PROVIDED MATERIAL =>
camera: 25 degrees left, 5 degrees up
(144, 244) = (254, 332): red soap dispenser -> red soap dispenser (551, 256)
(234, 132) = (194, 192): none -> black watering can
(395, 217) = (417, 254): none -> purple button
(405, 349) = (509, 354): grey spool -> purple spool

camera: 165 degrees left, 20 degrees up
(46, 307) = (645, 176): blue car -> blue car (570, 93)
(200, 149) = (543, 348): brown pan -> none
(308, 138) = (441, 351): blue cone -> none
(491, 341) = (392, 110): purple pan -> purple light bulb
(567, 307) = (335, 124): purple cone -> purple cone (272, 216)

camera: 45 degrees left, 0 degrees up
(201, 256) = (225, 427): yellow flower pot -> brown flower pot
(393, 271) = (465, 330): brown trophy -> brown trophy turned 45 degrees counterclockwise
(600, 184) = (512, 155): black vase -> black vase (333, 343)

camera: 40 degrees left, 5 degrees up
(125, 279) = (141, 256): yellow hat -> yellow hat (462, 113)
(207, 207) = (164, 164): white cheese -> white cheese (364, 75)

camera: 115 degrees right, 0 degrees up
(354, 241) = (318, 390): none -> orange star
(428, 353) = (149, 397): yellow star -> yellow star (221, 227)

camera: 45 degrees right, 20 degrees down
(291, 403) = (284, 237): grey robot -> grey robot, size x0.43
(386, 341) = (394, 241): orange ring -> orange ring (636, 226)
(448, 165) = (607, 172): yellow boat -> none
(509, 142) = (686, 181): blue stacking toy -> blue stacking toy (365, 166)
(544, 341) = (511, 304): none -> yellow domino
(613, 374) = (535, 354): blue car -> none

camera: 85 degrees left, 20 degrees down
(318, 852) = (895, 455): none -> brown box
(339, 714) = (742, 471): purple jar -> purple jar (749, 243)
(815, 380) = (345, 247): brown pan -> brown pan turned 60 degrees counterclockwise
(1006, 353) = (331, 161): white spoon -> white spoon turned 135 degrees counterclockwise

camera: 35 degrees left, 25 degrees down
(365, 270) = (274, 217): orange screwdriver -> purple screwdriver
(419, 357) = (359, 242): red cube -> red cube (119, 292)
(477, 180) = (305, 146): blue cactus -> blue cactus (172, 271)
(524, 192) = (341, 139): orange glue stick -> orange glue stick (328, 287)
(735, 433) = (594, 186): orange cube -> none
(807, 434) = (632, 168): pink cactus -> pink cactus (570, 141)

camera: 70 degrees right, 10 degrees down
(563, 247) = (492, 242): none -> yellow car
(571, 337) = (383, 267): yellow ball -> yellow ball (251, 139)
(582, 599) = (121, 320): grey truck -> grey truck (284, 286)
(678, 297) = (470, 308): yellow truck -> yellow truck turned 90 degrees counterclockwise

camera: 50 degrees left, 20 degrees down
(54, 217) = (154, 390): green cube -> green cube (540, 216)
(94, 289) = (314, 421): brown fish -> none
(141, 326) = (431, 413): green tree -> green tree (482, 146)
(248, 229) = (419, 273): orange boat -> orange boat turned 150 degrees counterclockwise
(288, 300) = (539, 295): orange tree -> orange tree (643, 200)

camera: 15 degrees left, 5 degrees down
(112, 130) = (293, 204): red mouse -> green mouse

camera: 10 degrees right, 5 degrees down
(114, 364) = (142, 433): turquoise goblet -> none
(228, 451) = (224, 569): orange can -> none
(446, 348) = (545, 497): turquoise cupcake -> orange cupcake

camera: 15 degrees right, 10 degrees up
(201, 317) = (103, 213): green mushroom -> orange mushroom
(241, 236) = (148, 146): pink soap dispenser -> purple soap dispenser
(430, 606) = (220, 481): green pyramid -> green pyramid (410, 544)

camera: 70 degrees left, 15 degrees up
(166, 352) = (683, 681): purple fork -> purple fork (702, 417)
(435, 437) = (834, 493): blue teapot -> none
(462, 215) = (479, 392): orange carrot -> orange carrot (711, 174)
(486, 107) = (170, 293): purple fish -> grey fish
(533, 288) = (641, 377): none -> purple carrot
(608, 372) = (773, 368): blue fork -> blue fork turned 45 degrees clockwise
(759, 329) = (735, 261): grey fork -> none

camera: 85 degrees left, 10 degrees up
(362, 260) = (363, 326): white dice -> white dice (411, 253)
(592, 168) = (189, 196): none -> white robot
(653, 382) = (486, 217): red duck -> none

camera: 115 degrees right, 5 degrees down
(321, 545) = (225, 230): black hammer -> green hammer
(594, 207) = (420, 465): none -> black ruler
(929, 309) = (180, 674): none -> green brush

REQUIRED ACTION => Lines holding "white" are the ones to copy; find all of them in the listing.

RESPONSE TO THE TASK =>
(207, 207) = (164, 164): white cheese -> white cheese (364, 75)
(1006, 353) = (331, 161): white spoon -> white spoon turned 135 degrees counterclockwise
(362, 260) = (363, 326): white dice -> white dice (411, 253)
(592, 168) = (189, 196): none -> white robot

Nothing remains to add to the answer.